DATA SUPPLIED =>

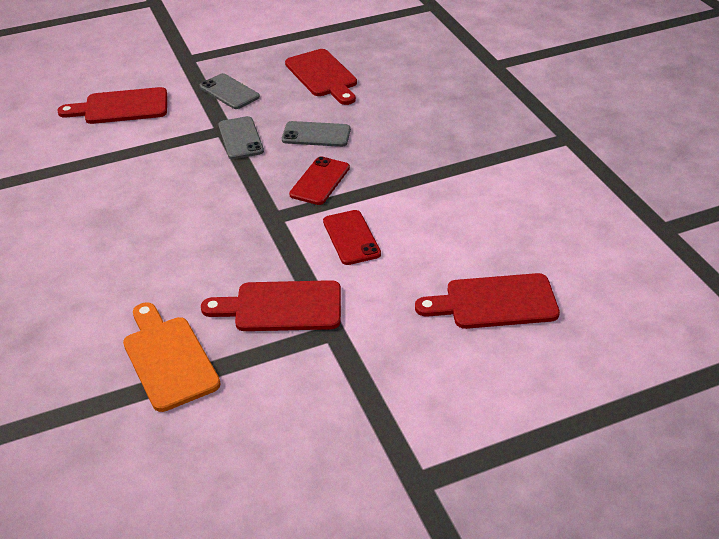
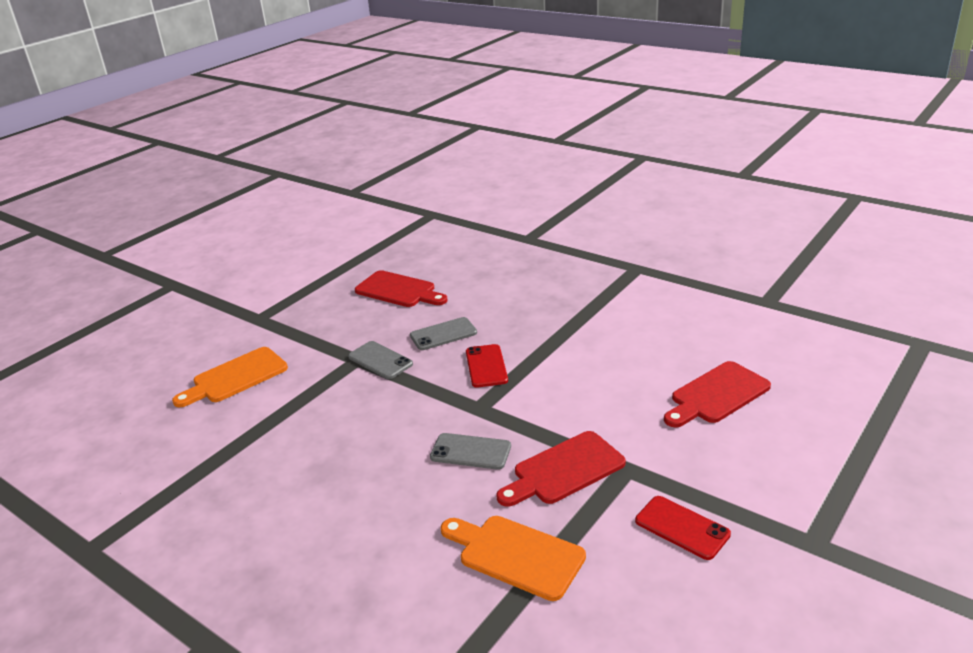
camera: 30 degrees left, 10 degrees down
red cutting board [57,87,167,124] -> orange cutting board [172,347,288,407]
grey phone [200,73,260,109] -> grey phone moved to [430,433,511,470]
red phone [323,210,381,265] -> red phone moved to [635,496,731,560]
* * *
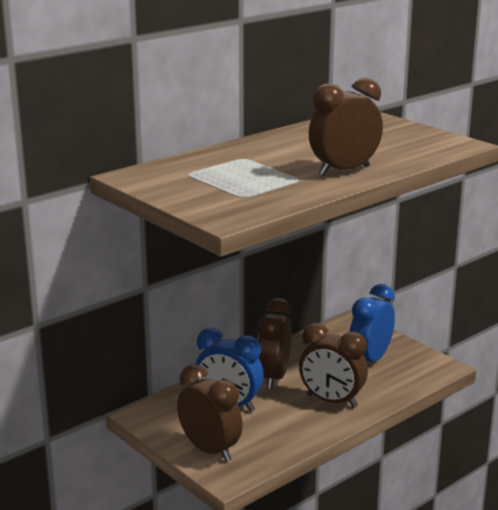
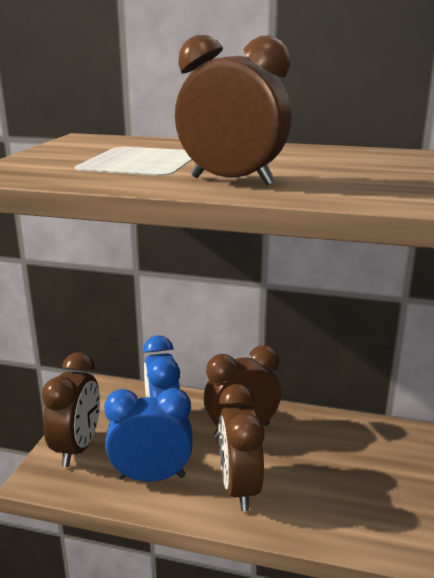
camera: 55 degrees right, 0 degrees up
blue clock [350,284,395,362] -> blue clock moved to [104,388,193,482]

YOUR ASSIGNMENT => Only the lines above from the one with "camera: 30 degrees left, 10 degrees down" up to and including the one with "red phone [323,210,381,265]" should be repeated, exactly as written.

SOLUTION TO THIS EXERCISE =>
camera: 30 degrees left, 10 degrees down
red cutting board [57,87,167,124] -> orange cutting board [172,347,288,407]
grey phone [200,73,260,109] -> grey phone moved to [430,433,511,470]
red phone [323,210,381,265] -> red phone moved to [635,496,731,560]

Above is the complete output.